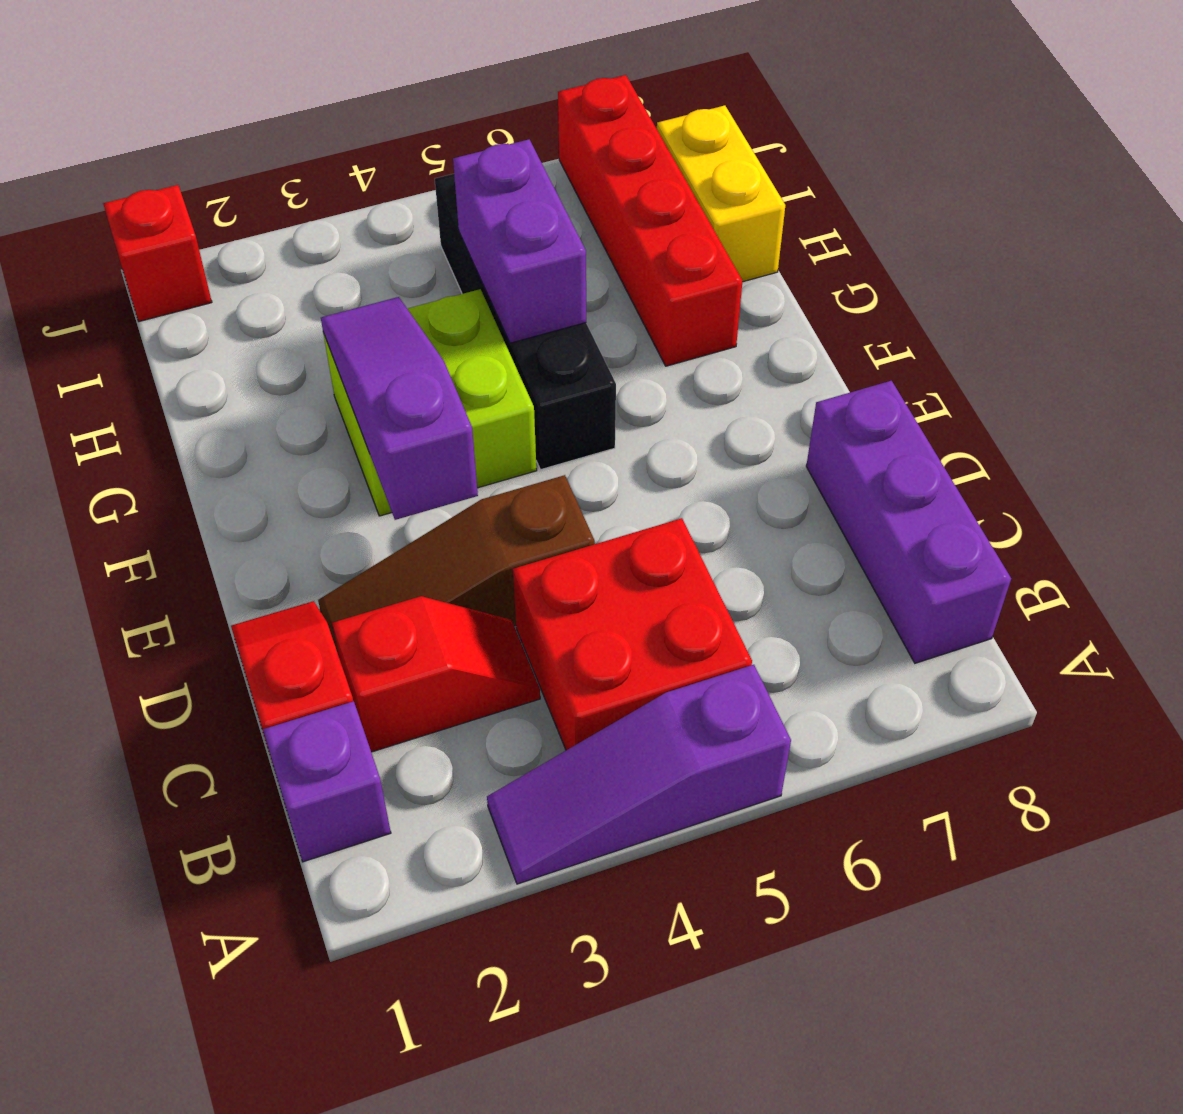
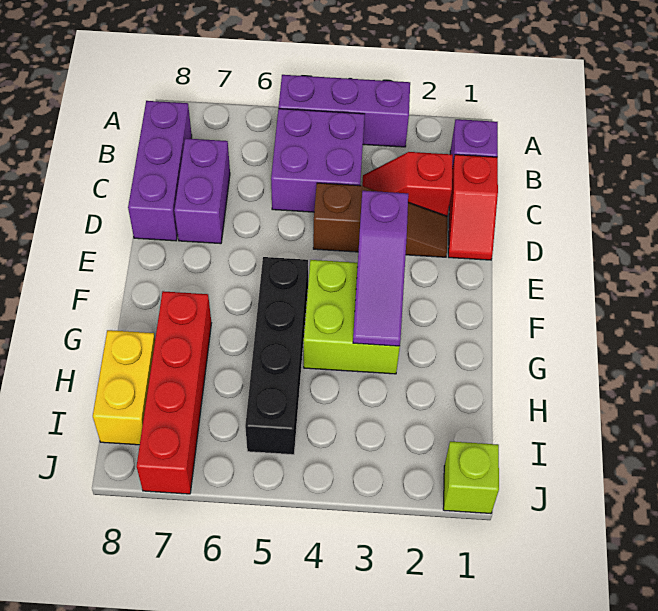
purple slope A3:A5 level 1 top 5 -> purple brick A3:A5 level 1
red brick B4:C5 level 1 -> purple brick B4:C5 level 1
purple brick G5:H5 level 2 -> purple brick C7:D7 level 1
red brick J1 level 1 -> lime brick J1 level 1

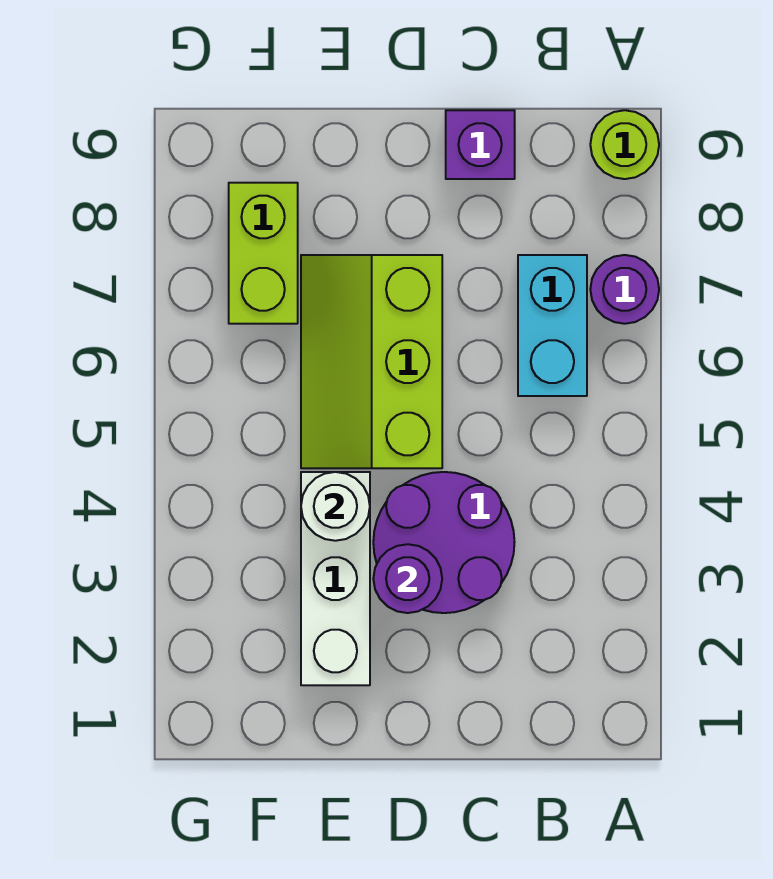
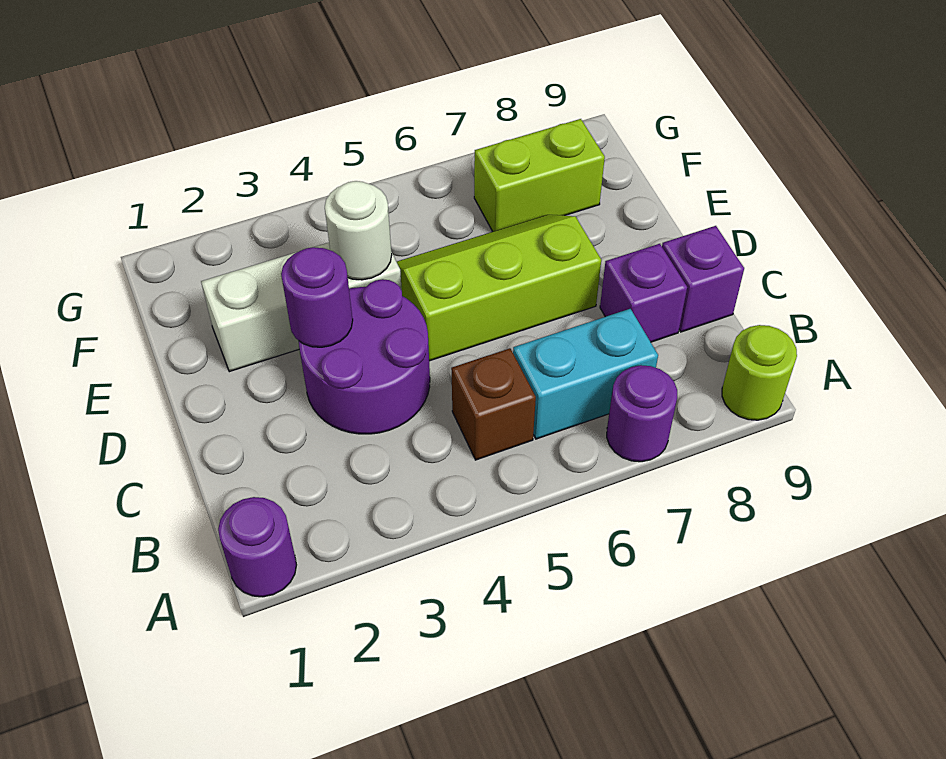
none -> purple round brick A1 level 1
none -> brown brick B5 level 1
none -> purple brick C8 level 1

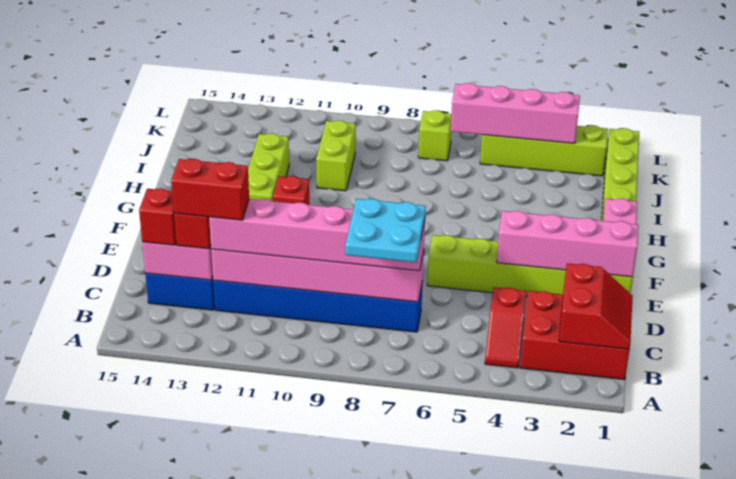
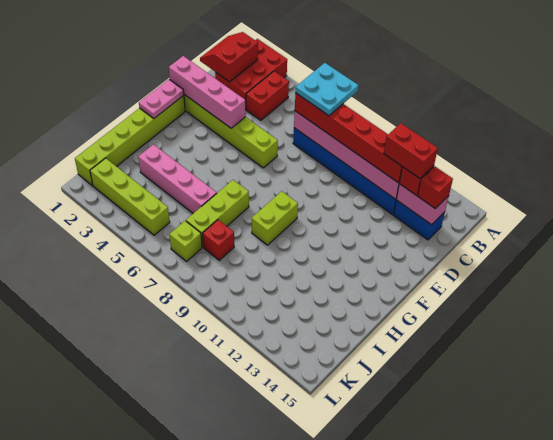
red brick B1:C3 level 1 -> red brick A2:C3 level 1
red slope B4:C4 level 1 top C -> red brick B4:C4 level 1
pink brick C7:C12 level 3 -> red brick C7:C12 level 3
red brick G11 level 1 -> red brick J8 level 1
lime brick G12:I12 level 1 -> lime brick H7:J7 level 1
lime brick I10:J10 level 1 -> lime brick G9:H9 level 1
pink brick K3:K6 level 2 -> pink brick I3:I6 level 1

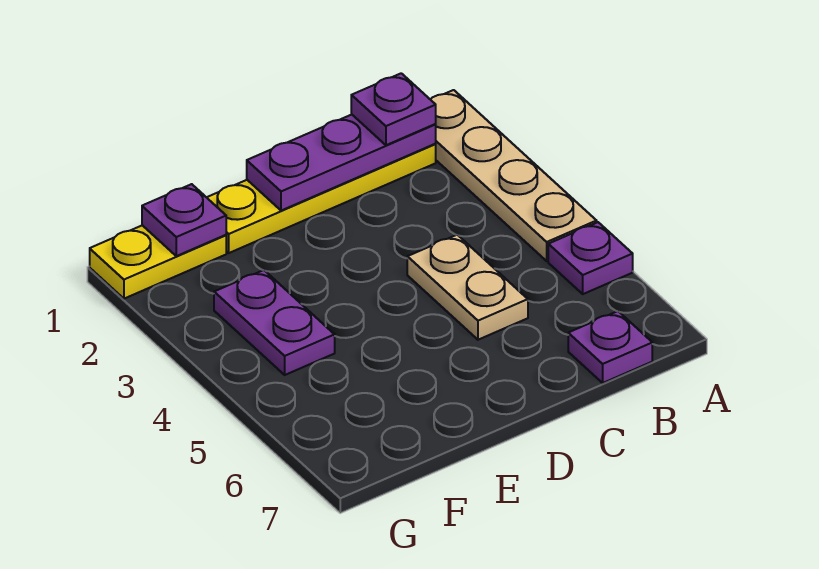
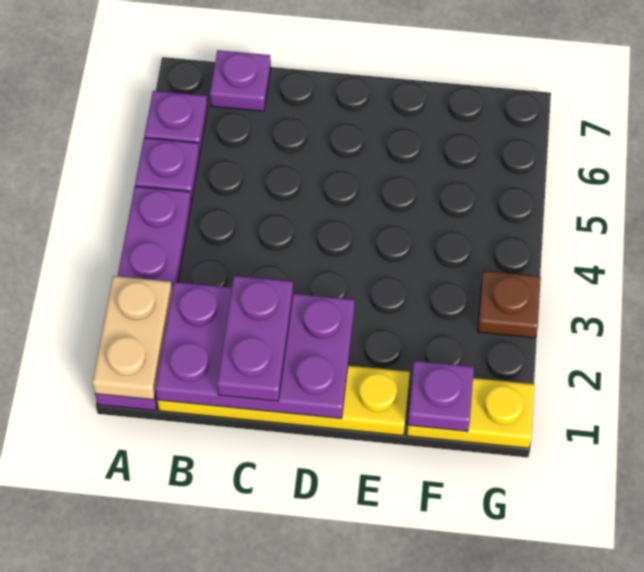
tan plate A1:A4 level 1 -> purple plate A1:A4 level 1
purple plate B1:D1 level 2 -> purple plate B1:D2 level 2
purple plate B1 level 3 -> purple plate A6 level 1
tan plate C4:C5 level 1 -> tan plate A1:A2 level 2
purple plate F3:F4 level 1 -> purple plate C1:C2 level 3
none -> brown plate G3 level 1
====
Only the lines from the one that holds "lime brick I10:J10" through the end of the records above should be printed again, exactly as they are. Leave out the pictures.

lime brick I10:J10 level 1 -> lime brick G9:H9 level 1
pink brick K3:K6 level 2 -> pink brick I3:I6 level 1

tan plate A1:A4 level 1 -> purple plate A1:A4 level 1
purple plate B1:D1 level 2 -> purple plate B1:D2 level 2
purple plate B1 level 3 -> purple plate A6 level 1
tan plate C4:C5 level 1 -> tan plate A1:A2 level 2
purple plate F3:F4 level 1 -> purple plate C1:C2 level 3
none -> brown plate G3 level 1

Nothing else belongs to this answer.